EXERCISE ▸
Every line from the one that contains "(357, 153) = (180, 314): brown ring -> none" to the end of the records must be restated word for word. No other line belongs in the answer.

PROVIDED DATA ▸

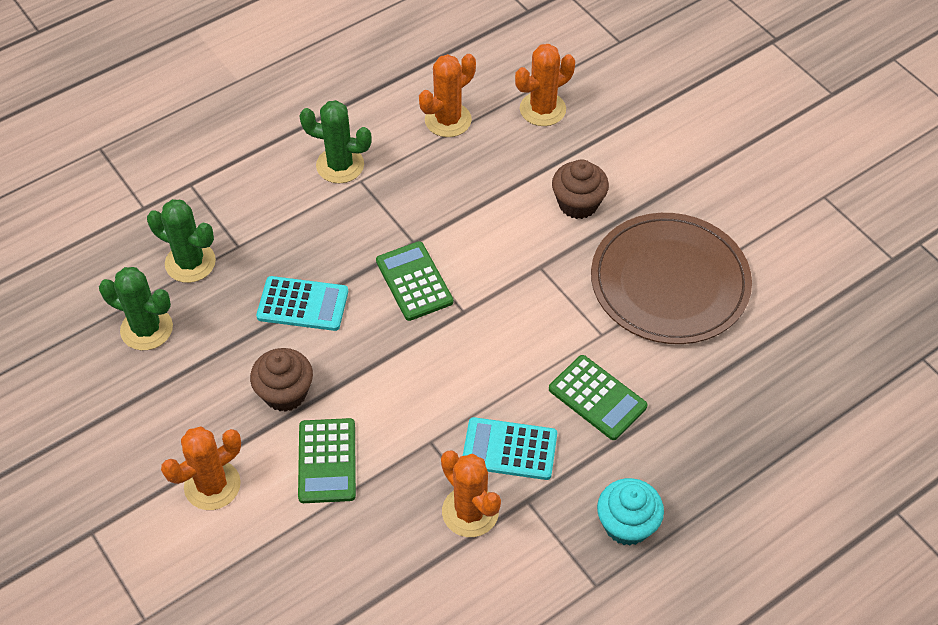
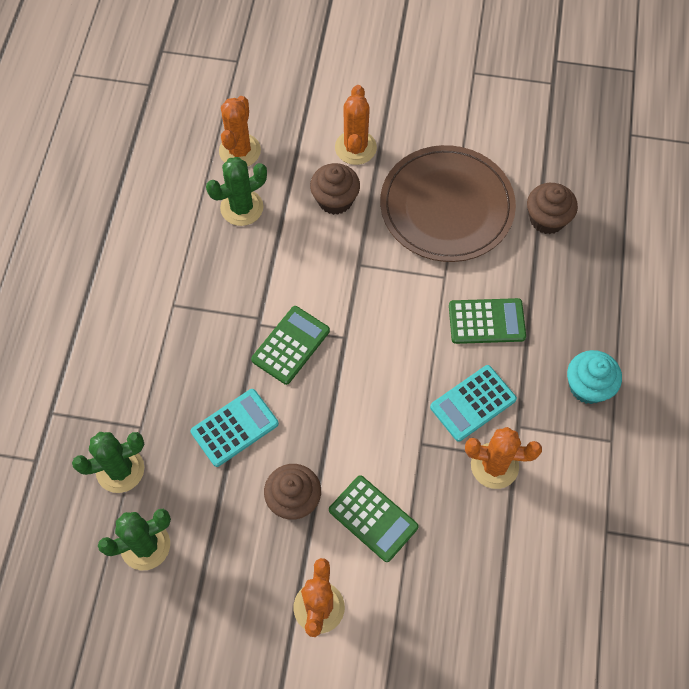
camera: 45 degrees left, 10 degrees up
(340, 165) = (146, 306): green cactus -> green cactus (242, 208)
(414, 281) = (290, 345): green calculator -> green calculator turned 105 degrees clockwise
(448, 120) = (184, 210): orange cactus -> orange cactus (355, 148)
(751, 363) = (547, 219): none -> brown cupcake

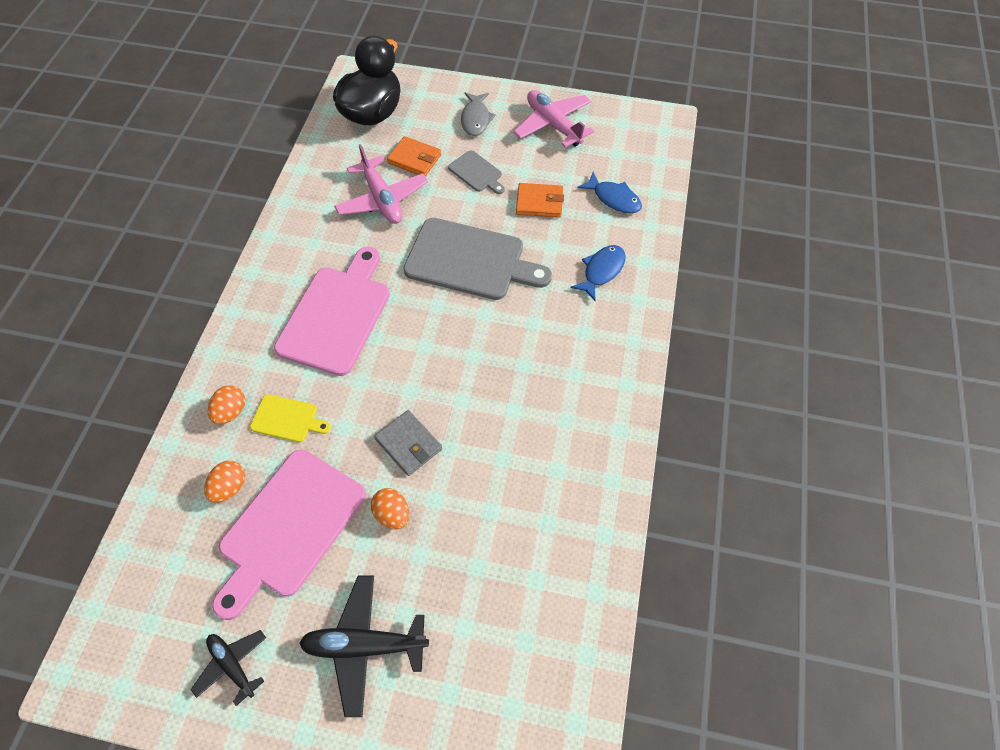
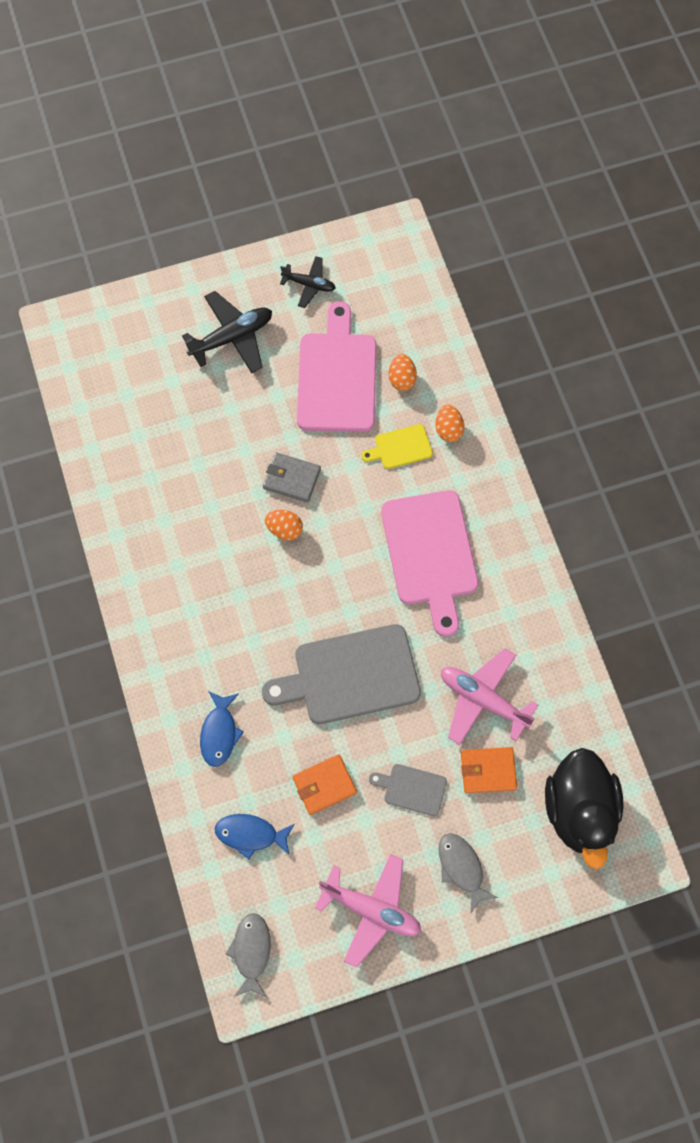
camera: 150 degrees right, 10 degrees up
(392, 514) = (269, 423): orange egg -> orange egg (284, 529)
(650, 138) = (251, 951): none -> grey fish

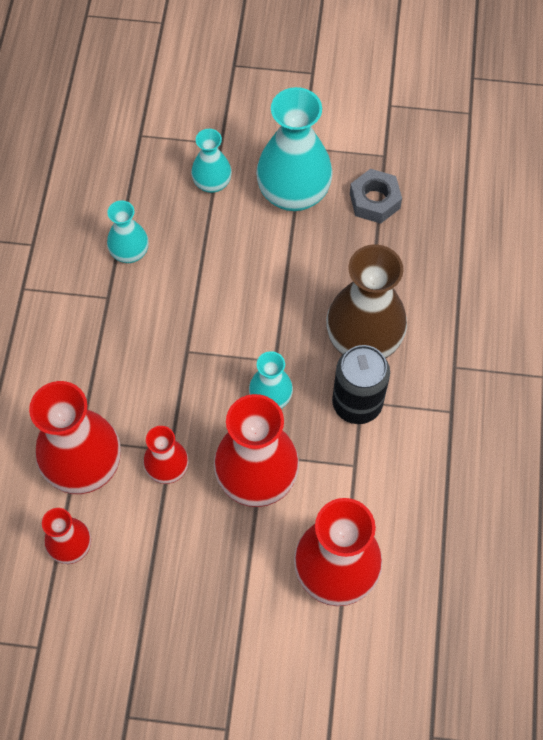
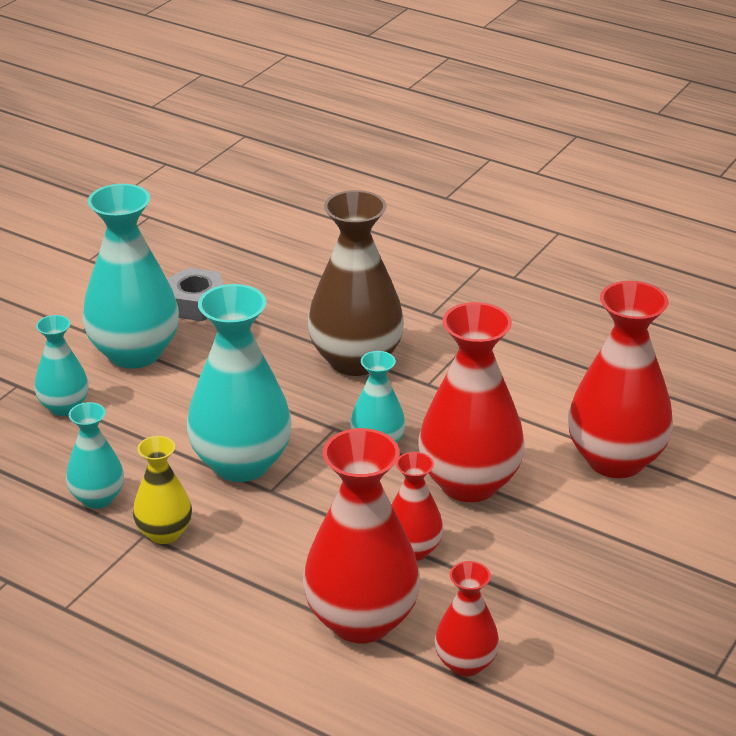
camera: 65 degrees left, 30 degrees down
(114, 308) = (164, 533): none -> yellow vase
(206, 320) = (241, 463): none -> turquoise vase
(357, 403) = (428, 387): black can -> none

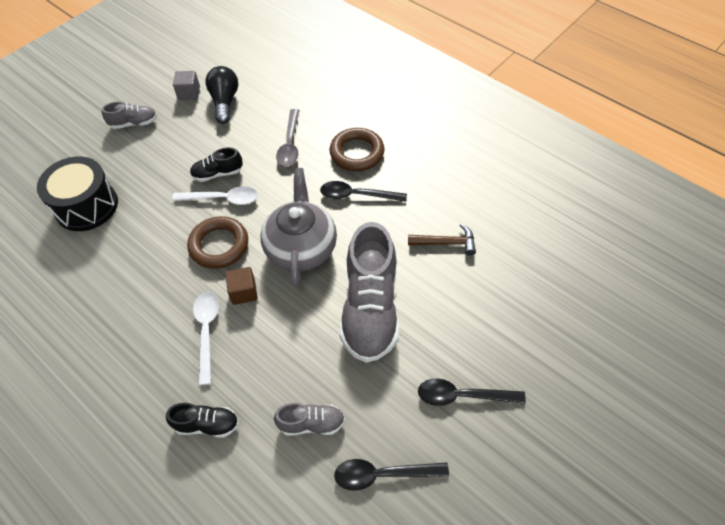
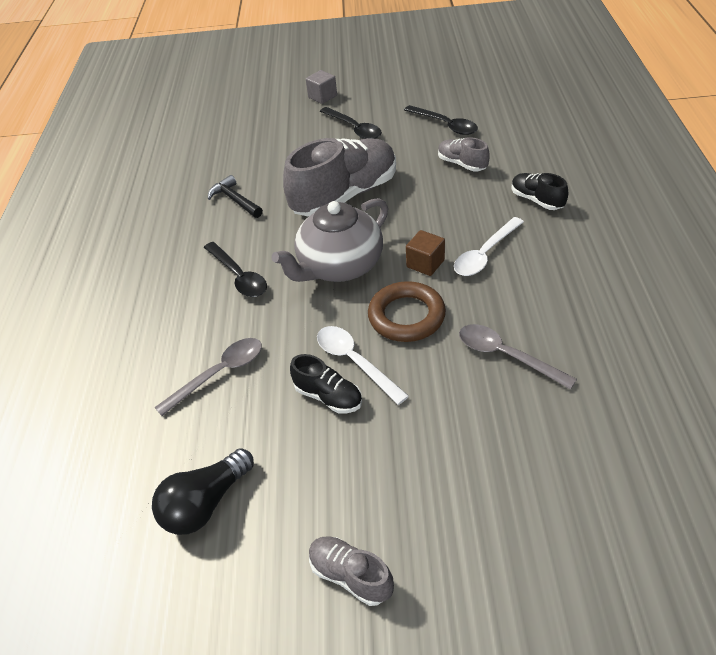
camera: 130 degrees left, 10 degrees down
(86, 206) = (515, 472): black drum -> none
(134, 263) = (506, 356): none -> grey spoon
(189, 93) = (226, 569): grey cube -> grey cube (322, 96)
(357, 153) = (180, 314): brown ring -> none
(446, 243) = (235, 200): brown hammer -> black hammer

WRITTEN REPLY ▸
(357, 153) = (180, 314): brown ring -> none
(446, 243) = (235, 200): brown hammer -> black hammer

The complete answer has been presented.